**WHAT THE TASK REQUIRES:** The line containing "(590, 436) = (651, 287): black" opens the span to copy, and the last line of the records below closes it. Write out that span exactly.

[Items from a dataset]
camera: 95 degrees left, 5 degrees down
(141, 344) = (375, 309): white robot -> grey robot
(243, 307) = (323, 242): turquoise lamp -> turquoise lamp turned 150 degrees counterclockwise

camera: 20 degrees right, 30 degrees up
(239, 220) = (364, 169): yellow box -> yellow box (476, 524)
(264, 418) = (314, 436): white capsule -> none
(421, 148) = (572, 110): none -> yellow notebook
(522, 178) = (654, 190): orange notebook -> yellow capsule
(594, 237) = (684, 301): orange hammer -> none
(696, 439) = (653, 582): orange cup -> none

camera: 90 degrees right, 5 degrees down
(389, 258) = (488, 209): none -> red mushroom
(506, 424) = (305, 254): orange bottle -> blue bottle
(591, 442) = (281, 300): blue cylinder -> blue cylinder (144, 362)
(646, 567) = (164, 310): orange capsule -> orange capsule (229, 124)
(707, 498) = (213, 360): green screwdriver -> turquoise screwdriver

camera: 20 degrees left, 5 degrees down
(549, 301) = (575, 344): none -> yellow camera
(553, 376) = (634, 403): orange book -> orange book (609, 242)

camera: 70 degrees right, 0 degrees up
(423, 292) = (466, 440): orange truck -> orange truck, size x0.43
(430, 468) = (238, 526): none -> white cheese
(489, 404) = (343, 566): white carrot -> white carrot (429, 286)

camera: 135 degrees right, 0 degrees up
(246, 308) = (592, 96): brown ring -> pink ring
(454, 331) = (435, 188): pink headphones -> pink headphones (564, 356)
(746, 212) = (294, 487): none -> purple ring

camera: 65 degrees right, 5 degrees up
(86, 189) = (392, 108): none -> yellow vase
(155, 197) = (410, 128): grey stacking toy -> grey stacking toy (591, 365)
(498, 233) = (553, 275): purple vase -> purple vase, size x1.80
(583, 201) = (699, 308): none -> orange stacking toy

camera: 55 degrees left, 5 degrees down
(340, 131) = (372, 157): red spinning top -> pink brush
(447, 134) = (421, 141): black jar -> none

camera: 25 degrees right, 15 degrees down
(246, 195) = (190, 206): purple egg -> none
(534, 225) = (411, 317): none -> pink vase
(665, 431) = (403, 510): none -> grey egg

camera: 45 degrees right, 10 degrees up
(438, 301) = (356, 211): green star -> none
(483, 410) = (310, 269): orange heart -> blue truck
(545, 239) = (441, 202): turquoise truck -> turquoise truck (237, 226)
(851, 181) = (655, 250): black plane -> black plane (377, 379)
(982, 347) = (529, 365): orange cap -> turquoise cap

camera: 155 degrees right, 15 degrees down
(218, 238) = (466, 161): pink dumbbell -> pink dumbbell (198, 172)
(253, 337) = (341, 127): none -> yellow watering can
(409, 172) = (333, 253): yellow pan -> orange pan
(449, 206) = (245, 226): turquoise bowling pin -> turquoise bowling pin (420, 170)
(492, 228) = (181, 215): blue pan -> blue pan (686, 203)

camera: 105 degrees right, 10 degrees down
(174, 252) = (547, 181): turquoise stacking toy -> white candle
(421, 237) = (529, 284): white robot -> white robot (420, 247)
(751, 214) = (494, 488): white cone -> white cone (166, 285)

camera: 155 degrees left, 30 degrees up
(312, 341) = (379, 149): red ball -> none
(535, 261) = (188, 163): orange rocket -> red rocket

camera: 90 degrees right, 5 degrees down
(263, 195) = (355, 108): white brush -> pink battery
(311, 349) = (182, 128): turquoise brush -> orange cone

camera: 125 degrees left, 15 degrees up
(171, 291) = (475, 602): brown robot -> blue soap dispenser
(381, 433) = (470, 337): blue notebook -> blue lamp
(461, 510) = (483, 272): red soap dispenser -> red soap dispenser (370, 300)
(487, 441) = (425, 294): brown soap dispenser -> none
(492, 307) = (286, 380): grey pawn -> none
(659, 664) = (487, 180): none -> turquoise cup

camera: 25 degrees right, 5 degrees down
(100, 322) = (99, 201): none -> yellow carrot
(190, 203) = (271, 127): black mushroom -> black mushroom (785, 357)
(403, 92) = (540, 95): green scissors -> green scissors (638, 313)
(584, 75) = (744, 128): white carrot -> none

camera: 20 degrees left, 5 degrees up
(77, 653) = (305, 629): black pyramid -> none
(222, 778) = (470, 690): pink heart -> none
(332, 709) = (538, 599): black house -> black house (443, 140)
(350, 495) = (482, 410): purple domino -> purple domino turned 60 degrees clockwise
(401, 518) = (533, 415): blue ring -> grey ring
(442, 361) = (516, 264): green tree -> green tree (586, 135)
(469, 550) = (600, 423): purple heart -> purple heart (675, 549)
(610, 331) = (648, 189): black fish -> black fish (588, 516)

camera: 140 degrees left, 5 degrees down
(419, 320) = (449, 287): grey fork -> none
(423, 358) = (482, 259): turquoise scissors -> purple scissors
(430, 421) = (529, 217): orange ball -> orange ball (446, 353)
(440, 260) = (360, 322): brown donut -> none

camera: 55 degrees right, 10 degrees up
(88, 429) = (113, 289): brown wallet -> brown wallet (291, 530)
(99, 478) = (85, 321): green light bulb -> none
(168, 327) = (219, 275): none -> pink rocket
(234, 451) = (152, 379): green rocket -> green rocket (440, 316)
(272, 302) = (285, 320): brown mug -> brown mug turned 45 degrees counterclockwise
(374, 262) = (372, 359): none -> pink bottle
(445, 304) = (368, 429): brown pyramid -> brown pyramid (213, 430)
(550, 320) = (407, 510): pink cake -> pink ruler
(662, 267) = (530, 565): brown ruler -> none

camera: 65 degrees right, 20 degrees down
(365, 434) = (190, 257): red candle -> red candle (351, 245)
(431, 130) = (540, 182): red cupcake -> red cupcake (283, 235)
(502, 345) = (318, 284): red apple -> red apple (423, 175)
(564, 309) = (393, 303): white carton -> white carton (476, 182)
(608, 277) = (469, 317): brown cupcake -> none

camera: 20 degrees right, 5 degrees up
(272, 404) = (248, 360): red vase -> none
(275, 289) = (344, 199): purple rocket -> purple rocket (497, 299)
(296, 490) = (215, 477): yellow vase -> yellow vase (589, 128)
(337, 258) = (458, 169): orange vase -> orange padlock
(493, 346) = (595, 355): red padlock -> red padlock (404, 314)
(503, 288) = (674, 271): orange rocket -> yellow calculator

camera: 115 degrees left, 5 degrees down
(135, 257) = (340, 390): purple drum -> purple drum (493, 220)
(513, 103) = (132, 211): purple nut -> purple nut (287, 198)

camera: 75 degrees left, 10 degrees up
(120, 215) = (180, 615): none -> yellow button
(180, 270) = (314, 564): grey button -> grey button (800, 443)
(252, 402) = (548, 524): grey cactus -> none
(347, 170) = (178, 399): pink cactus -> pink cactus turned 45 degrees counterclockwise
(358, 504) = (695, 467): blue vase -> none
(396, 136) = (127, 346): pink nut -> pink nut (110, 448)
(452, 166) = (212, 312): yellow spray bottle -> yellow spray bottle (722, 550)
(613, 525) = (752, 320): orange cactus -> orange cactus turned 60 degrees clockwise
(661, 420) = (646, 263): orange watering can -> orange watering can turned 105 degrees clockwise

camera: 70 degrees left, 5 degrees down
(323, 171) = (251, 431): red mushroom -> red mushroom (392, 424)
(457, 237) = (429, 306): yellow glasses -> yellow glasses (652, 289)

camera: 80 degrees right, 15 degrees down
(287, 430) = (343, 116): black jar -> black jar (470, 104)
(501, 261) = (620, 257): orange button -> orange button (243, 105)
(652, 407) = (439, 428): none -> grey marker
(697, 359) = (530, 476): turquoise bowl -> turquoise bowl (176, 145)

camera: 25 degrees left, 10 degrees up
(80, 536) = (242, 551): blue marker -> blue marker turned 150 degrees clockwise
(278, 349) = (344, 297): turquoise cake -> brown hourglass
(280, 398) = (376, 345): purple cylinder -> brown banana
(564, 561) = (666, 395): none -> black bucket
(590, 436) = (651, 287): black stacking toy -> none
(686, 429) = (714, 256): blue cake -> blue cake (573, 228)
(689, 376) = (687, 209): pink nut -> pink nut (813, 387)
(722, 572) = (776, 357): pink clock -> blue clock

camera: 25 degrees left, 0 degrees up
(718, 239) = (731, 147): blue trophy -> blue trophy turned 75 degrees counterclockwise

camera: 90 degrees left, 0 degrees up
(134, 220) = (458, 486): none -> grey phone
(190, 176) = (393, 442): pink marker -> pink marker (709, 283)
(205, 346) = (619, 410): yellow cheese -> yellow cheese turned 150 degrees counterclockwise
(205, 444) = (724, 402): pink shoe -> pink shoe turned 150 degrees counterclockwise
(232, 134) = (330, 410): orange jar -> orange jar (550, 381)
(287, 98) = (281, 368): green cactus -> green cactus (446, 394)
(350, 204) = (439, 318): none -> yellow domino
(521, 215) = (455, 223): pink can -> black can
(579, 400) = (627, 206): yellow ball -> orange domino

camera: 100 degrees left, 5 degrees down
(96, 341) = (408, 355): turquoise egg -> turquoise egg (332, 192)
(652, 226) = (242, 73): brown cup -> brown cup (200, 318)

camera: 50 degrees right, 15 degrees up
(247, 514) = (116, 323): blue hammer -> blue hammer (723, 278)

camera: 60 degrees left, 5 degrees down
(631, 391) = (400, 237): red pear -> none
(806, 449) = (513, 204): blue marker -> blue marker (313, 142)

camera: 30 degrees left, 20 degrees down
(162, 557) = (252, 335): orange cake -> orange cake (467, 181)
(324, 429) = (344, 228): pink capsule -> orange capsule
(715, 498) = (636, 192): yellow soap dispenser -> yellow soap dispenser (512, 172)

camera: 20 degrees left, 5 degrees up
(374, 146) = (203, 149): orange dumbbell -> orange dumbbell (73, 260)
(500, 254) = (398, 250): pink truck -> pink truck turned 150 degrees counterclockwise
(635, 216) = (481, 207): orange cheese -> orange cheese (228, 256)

**SOLUTION BELOW:**
(590, 436) = (651, 287): black stacking toy -> none
(686, 429) = (714, 256): blue cake -> blue cake (573, 228)
(689, 376) = (687, 209): pink nut -> pink nut (813, 387)
(722, 572) = (776, 357): pink clock -> blue clock

camera: 25 degrees left, 0 degrees up
(718, 239) = (731, 147): blue trophy -> blue trophy turned 75 degrees counterclockwise

camera: 90 degrees left, 0 degrees up
(134, 220) = (458, 486): none -> grey phone
(190, 176) = (393, 442): pink marker -> pink marker (709, 283)
(205, 346) = (619, 410): yellow cheese -> yellow cheese turned 150 degrees counterclockwise
(205, 444) = (724, 402): pink shoe -> pink shoe turned 150 degrees counterclockwise
(232, 134) = (330, 410): orange jar -> orange jar (550, 381)
(287, 98) = (281, 368): green cactus -> green cactus (446, 394)
(350, 204) = (439, 318): none -> yellow domino
(521, 215) = (455, 223): pink can -> black can
(579, 400) = (627, 206): yellow ball -> orange domino

camera: 100 degrees left, 5 degrees down
(96, 341) = (408, 355): turquoise egg -> turquoise egg (332, 192)
(652, 226) = (242, 73): brown cup -> brown cup (200, 318)

camera: 50 degrees right, 15 degrees up
(247, 514) = (116, 323): blue hammer -> blue hammer (723, 278)

camera: 60 degrees left, 5 degrees down
(631, 391) = (400, 237): red pear -> none
(806, 449) = (513, 204): blue marker -> blue marker (313, 142)

camera: 30 degrees left, 20 degrees down
(162, 557) = (252, 335): orange cake -> orange cake (467, 181)
(324, 429) = (344, 228): pink capsule -> orange capsule
(715, 498) = (636, 192): yellow soap dispenser -> yellow soap dispenser (512, 172)

camera: 20 degrees left, 5 degrees up
(374, 146) = (203, 149): orange dumbbell -> orange dumbbell (73, 260)
(500, 254) = (398, 250): pink truck -> pink truck turned 150 degrees counterclockwise
(635, 216) = (481, 207): orange cheese -> orange cheese (228, 256)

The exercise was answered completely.